HOW TO COMPLETE THIS TASK.
Return exactly the span of lines in the following data that opens with the line containing "purple star: (118, 161) -> (53, 106), moved" and closes with the line containing "purple hexagon: (204, 429)". Include nothing else.

RECORDS SUPPLIED.
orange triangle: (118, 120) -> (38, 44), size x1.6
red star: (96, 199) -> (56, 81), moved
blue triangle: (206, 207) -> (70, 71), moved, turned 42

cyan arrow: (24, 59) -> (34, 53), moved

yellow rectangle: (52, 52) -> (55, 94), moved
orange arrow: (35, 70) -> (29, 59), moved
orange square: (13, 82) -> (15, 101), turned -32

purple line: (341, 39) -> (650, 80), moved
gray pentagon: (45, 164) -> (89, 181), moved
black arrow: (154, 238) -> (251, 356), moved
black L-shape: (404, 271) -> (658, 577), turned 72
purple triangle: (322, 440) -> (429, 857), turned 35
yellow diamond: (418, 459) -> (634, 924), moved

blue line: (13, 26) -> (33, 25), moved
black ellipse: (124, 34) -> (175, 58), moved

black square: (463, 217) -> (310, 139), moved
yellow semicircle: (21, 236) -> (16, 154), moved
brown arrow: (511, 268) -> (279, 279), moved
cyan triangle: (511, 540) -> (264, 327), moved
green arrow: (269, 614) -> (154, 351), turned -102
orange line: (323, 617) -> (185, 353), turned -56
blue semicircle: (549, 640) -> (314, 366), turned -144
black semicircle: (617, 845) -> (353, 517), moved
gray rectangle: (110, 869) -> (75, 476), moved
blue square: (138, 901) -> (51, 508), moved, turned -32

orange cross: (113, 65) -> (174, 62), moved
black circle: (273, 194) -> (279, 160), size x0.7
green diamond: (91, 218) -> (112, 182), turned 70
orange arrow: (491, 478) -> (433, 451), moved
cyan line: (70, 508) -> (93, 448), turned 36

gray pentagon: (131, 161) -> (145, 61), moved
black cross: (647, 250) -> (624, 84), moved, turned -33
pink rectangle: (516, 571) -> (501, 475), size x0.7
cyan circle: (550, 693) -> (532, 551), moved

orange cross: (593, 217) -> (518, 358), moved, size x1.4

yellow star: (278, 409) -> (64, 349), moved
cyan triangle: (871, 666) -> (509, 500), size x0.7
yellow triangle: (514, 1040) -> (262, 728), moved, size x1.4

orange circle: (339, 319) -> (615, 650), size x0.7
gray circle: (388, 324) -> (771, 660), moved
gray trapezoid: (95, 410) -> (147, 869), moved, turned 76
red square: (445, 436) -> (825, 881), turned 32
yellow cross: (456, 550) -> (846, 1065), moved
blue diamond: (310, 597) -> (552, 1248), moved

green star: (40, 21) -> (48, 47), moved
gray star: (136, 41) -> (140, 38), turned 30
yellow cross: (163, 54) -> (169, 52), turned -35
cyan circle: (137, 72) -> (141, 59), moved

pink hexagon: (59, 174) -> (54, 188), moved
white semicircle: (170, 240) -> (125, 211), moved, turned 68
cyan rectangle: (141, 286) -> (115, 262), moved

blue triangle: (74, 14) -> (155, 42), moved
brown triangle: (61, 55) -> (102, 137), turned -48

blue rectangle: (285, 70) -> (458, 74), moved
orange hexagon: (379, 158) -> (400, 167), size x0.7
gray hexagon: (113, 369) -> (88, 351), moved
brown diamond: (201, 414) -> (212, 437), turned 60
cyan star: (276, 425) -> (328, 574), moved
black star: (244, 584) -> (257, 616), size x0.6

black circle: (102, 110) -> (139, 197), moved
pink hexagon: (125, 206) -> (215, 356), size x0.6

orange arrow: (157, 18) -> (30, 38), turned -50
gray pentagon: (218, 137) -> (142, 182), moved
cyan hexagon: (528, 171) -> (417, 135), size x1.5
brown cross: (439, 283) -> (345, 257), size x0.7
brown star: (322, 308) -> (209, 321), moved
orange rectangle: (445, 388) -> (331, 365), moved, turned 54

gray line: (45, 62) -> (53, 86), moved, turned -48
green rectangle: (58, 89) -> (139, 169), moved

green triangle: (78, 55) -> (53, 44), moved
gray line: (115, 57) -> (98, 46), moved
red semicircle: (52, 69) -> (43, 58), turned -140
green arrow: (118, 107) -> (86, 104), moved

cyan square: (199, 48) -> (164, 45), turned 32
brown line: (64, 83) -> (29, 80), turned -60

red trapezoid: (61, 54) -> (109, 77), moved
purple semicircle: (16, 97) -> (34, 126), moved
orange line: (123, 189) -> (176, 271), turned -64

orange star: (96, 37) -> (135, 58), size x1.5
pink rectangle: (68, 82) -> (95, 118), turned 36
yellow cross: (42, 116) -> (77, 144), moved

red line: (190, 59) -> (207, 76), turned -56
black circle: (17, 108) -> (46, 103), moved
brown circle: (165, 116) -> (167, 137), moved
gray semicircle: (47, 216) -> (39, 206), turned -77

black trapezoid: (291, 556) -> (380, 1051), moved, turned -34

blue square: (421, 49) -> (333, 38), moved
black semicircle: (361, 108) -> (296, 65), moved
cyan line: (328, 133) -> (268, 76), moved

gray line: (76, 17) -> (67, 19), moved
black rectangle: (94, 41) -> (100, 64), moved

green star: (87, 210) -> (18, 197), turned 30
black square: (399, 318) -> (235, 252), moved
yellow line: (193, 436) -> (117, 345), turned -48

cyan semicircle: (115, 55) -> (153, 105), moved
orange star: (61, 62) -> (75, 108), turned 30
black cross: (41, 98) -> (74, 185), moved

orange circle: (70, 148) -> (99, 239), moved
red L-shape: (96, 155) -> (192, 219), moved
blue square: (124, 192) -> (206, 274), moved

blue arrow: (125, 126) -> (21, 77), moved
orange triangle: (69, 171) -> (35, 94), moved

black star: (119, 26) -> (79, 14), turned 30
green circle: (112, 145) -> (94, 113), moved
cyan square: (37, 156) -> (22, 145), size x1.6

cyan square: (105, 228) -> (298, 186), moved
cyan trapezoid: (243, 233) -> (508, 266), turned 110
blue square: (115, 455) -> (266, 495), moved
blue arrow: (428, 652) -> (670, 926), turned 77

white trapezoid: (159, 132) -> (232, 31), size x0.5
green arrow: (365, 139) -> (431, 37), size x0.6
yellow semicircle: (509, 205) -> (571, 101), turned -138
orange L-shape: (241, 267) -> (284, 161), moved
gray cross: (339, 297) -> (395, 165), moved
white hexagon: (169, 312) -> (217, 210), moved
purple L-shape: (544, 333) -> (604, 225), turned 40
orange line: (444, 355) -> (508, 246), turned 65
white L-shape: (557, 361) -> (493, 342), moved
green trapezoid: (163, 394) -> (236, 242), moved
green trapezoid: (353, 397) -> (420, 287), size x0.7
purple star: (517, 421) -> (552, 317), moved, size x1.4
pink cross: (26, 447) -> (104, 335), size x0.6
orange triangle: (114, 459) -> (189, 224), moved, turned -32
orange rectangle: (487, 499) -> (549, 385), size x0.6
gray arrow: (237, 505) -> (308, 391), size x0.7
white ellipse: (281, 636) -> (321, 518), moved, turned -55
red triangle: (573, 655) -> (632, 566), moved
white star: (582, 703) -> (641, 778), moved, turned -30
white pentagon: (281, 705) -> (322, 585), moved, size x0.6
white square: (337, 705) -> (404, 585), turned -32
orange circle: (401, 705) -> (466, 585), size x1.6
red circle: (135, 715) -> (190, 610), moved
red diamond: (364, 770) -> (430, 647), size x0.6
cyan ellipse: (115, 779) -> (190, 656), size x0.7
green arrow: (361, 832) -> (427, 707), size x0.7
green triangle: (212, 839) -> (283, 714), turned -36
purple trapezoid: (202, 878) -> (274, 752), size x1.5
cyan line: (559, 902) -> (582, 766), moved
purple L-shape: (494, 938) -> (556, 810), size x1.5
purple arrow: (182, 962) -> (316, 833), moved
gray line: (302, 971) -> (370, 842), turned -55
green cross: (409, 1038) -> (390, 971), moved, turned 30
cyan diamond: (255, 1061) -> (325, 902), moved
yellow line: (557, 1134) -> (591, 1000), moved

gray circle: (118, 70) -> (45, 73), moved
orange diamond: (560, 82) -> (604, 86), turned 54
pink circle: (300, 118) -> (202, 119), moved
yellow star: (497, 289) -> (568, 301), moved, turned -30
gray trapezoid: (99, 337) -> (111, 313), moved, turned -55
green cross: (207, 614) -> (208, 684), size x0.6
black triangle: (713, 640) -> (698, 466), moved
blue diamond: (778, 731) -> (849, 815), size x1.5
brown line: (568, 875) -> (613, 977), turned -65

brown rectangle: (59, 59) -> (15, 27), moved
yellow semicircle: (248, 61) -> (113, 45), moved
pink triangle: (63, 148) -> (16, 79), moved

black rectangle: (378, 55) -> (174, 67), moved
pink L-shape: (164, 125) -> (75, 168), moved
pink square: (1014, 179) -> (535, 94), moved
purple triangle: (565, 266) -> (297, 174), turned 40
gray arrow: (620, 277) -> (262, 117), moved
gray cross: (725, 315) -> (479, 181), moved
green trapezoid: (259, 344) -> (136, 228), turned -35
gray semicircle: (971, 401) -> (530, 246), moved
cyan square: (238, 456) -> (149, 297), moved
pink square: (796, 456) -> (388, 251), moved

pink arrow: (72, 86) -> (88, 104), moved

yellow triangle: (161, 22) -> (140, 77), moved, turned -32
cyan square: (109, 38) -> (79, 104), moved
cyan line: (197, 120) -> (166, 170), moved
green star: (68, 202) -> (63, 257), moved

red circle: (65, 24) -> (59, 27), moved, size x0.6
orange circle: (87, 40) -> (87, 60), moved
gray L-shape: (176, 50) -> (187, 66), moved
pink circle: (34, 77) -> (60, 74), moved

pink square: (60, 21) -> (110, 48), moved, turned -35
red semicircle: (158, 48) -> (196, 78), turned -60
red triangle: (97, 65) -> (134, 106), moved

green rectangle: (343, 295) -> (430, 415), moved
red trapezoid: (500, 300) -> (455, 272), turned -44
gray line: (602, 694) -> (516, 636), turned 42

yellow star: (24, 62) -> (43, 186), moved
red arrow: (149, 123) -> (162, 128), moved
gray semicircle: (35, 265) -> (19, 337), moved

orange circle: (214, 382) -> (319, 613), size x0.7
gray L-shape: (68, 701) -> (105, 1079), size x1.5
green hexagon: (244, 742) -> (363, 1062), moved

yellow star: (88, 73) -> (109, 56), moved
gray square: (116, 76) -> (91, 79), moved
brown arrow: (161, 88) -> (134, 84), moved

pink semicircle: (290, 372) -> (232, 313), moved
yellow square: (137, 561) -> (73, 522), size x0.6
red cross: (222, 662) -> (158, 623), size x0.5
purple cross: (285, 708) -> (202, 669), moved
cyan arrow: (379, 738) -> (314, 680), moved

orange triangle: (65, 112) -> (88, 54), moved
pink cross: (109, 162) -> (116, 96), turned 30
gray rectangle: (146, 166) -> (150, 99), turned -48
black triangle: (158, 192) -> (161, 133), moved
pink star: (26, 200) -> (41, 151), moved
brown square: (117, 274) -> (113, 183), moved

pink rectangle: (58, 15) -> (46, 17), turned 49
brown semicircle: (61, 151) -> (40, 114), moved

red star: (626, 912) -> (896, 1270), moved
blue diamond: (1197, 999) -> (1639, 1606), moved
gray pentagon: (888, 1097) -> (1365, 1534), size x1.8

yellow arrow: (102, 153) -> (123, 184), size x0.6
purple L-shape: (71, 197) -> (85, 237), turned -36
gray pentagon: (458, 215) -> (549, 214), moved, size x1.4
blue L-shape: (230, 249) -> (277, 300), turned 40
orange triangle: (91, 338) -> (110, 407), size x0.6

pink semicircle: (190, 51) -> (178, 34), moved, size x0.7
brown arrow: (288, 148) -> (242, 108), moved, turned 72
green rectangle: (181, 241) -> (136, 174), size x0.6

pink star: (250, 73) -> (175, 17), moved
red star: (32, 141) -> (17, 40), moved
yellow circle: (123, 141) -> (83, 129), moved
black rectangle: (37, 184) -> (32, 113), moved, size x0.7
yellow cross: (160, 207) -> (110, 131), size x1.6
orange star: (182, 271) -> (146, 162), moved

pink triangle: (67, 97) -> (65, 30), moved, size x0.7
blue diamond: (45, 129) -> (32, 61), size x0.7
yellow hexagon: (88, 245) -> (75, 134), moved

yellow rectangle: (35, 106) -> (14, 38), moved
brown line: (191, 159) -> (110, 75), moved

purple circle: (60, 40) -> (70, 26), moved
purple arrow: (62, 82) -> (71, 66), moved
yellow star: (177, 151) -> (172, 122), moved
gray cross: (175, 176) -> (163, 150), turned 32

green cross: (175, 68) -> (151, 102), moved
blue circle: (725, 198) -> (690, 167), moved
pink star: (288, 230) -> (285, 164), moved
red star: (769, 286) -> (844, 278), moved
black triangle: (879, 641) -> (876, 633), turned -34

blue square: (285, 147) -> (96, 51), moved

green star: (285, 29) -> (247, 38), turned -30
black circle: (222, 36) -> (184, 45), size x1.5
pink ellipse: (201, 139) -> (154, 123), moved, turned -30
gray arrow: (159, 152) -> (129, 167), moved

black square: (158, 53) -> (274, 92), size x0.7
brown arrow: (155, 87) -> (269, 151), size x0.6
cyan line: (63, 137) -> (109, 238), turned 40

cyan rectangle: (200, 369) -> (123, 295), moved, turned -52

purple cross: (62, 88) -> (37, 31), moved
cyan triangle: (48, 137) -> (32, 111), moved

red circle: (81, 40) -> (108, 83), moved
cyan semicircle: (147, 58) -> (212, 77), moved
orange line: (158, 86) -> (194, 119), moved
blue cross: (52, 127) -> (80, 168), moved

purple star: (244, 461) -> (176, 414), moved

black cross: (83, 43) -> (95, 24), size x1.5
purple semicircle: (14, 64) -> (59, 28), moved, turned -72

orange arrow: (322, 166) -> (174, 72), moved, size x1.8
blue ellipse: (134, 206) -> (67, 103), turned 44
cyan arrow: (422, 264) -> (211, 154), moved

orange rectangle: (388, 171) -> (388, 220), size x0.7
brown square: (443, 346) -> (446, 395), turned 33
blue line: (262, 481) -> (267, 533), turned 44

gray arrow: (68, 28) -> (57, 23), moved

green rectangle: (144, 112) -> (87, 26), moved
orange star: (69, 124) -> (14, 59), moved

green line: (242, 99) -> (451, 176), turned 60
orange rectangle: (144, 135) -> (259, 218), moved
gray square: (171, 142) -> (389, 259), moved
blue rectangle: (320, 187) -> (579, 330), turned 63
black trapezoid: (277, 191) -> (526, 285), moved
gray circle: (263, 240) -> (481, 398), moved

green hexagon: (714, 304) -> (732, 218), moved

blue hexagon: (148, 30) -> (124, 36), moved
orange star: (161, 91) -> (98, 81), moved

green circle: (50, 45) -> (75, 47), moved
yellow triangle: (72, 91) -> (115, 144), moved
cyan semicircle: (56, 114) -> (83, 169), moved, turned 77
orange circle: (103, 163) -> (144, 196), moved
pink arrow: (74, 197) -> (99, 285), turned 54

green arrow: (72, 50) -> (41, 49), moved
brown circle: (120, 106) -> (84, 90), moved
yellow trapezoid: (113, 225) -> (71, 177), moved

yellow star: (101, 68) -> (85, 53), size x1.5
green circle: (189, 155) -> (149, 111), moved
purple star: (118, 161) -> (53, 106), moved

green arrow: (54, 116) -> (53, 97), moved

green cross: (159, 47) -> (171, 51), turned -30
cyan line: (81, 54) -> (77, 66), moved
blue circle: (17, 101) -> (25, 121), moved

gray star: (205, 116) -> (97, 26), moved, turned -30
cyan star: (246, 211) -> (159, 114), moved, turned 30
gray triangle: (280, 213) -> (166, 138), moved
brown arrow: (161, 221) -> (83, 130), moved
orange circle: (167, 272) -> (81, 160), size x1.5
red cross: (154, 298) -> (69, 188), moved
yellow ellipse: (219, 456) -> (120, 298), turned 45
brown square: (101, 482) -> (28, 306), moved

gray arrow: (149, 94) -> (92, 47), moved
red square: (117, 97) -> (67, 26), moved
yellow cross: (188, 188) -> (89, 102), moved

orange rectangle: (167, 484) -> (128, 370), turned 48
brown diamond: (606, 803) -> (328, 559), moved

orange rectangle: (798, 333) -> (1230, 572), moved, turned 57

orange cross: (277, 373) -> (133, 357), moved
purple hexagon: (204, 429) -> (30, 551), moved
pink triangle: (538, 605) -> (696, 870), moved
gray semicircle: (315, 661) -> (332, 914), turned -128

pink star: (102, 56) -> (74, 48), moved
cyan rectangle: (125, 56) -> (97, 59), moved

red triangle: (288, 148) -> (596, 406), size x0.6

ANSWER.
purple star: (118, 161) -> (53, 106), moved

green arrow: (54, 116) -> (53, 97), moved

green cross: (159, 47) -> (171, 51), turned -30
cyan line: (81, 54) -> (77, 66), moved
blue circle: (17, 101) -> (25, 121), moved

gray star: (205, 116) -> (97, 26), moved, turned -30
cyan star: (246, 211) -> (159, 114), moved, turned 30
gray triangle: (280, 213) -> (166, 138), moved
brown arrow: (161, 221) -> (83, 130), moved
orange circle: (167, 272) -> (81, 160), size x1.5
red cross: (154, 298) -> (69, 188), moved
yellow ellipse: (219, 456) -> (120, 298), turned 45
brown square: (101, 482) -> (28, 306), moved

gray arrow: (149, 94) -> (92, 47), moved
red square: (117, 97) -> (67, 26), moved
yellow cross: (188, 188) -> (89, 102), moved

orange rectangle: (167, 484) -> (128, 370), turned 48
brown diamond: (606, 803) -> (328, 559), moved

orange rectangle: (798, 333) -> (1230, 572), moved, turned 57

orange cross: (277, 373) -> (133, 357), moved
purple hexagon: (204, 429) -> (30, 551), moved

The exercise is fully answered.